------ Information

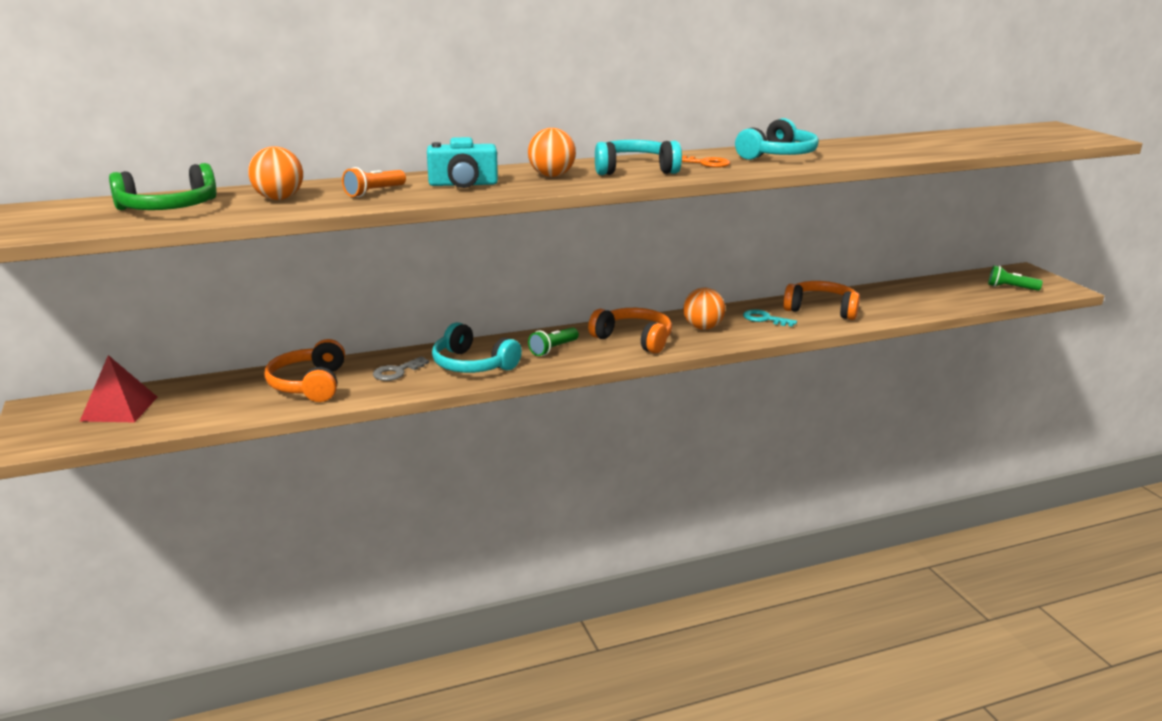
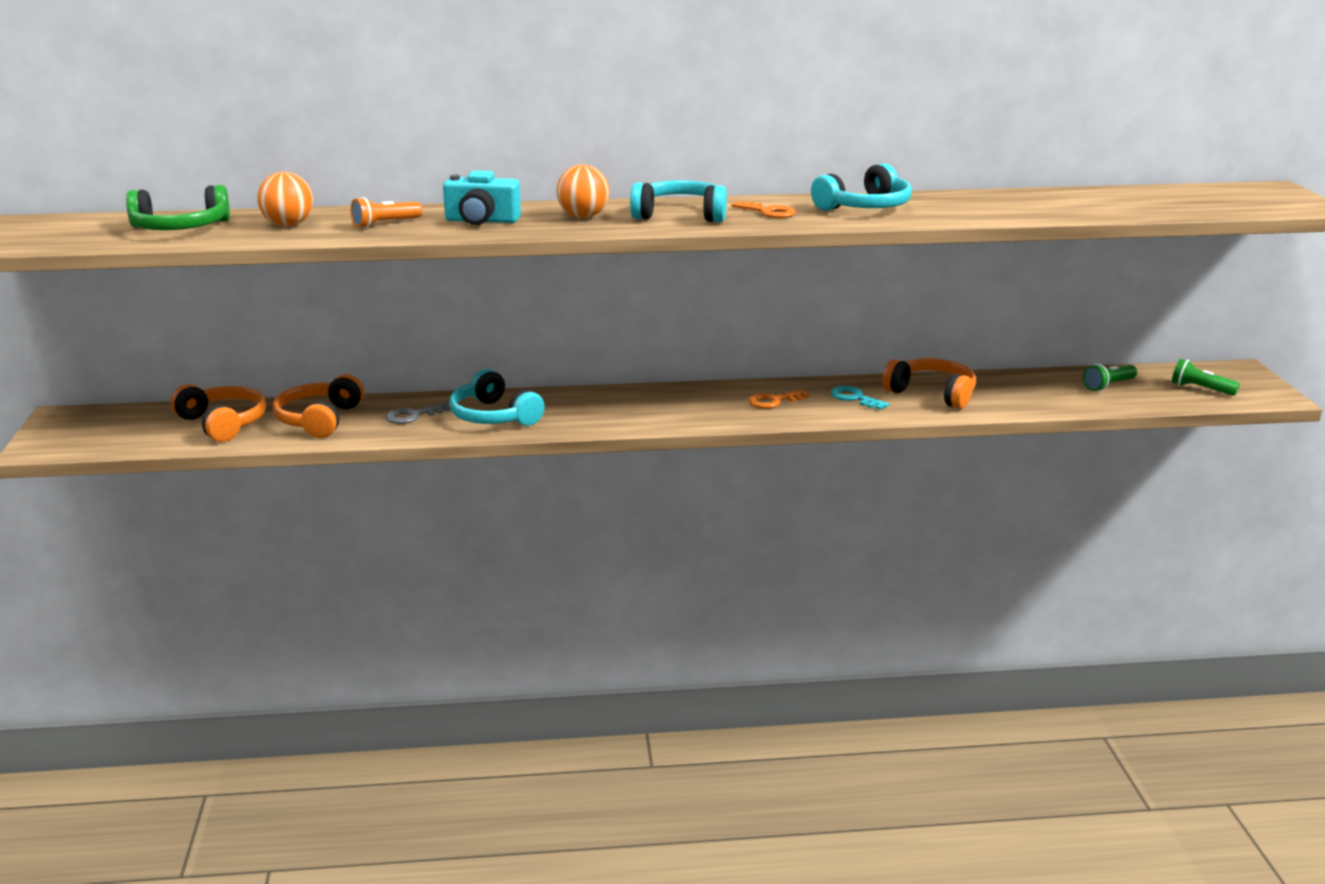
camera: 15 degrees right, 0 degrees up
(119, 408) = (131, 424): red pyramid -> none
(553, 349) = (590, 408): green flashlight -> green flashlight (1108, 386)
(634, 339) = (686, 406): orange headphones -> orange headphones (223, 423)
(702, 328) = (774, 401): orange ball -> orange key

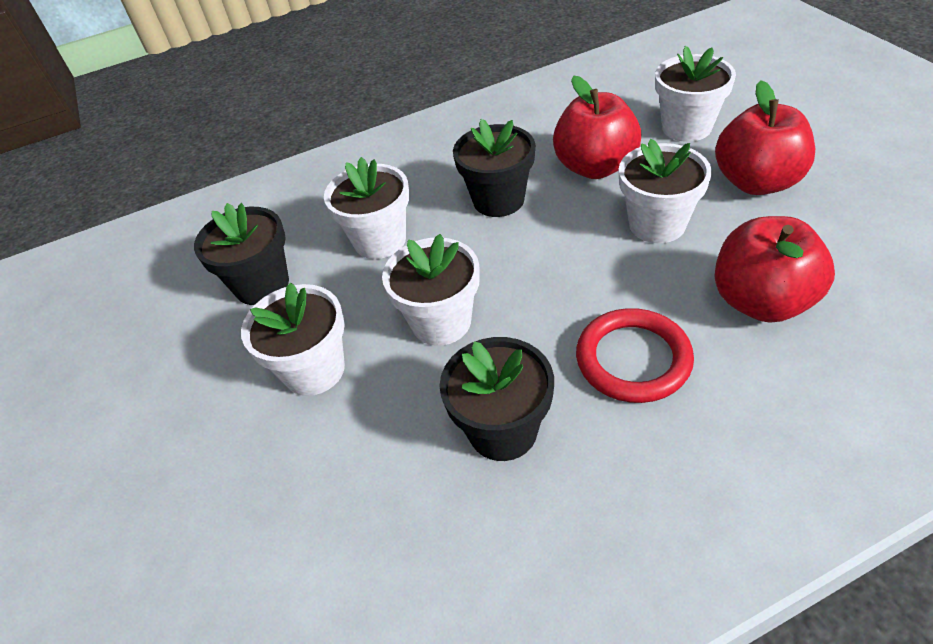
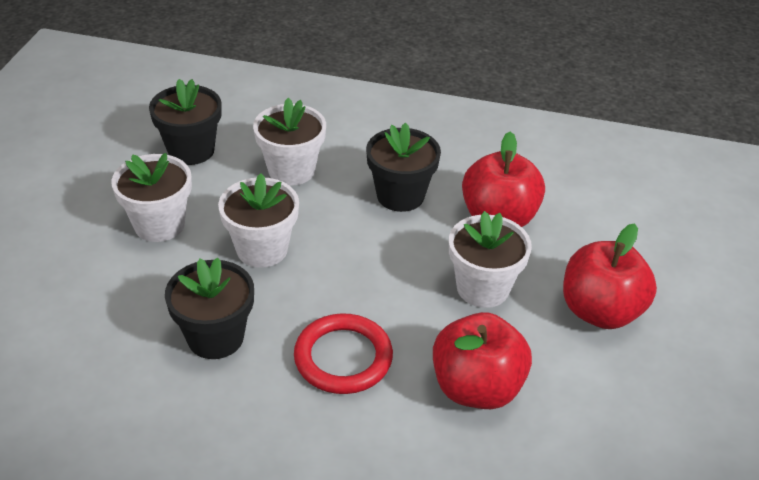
camera: 30 degrees right, 5 degrees down
(686, 127) = (610, 235): white flower pot -> none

------------

▶ Task description: Word for word, repeat only the lines from the line containing "(119, 408) = (131, 424): red pyramid -> none" through the end of the data, without any pictures.

▶ Solution:
(119, 408) = (131, 424): red pyramid -> none
(553, 349) = (590, 408): green flashlight -> green flashlight (1108, 386)
(634, 339) = (686, 406): orange headphones -> orange headphones (223, 423)
(702, 328) = (774, 401): orange ball -> orange key

camera: 30 degrees right, 5 degrees down
(686, 127) = (610, 235): white flower pot -> none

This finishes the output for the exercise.